WORK ORDER — Look for the word "candle" in the entries below, then copy every line that has it.

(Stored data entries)
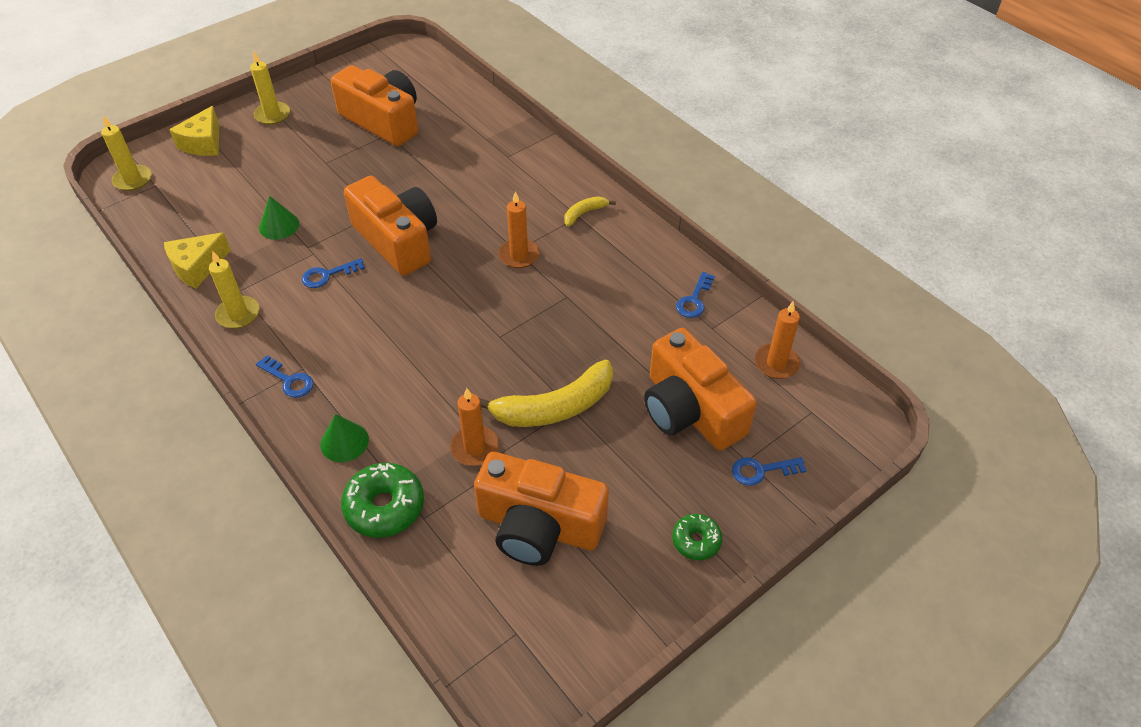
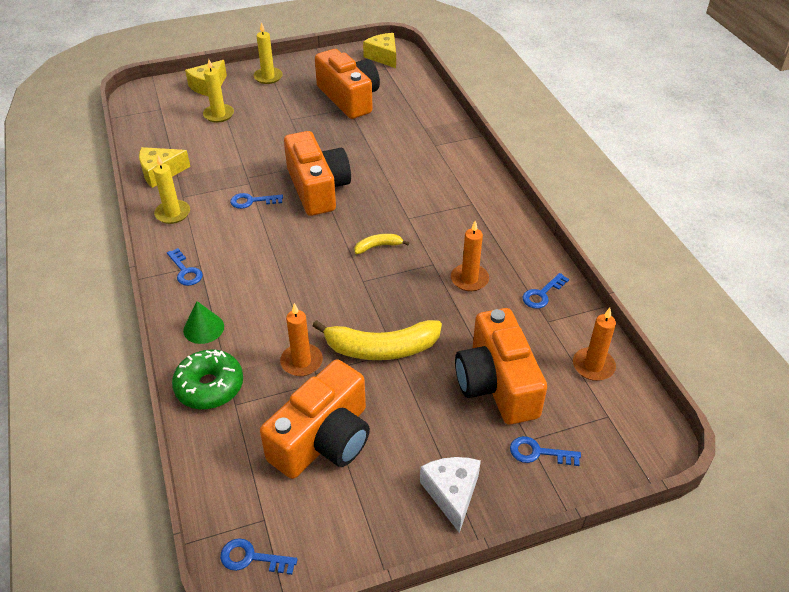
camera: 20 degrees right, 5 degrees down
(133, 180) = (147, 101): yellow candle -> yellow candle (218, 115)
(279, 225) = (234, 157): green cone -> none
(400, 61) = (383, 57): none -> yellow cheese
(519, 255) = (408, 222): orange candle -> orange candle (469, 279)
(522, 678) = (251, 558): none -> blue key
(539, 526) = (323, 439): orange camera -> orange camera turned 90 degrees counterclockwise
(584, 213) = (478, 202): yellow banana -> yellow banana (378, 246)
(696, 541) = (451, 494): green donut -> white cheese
==
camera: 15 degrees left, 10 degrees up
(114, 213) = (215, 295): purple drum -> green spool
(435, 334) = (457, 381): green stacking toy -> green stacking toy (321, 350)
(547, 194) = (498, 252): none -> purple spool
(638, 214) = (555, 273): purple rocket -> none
---
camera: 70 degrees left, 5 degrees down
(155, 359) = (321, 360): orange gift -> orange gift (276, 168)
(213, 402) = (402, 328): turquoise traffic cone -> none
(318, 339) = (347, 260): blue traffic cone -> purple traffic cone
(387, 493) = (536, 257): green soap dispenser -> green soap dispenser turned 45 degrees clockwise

SOLUTION TO THIS EXERCISE —
(133, 180) = (147, 101): yellow candle -> yellow candle (218, 115)
(519, 255) = (408, 222): orange candle -> orange candle (469, 279)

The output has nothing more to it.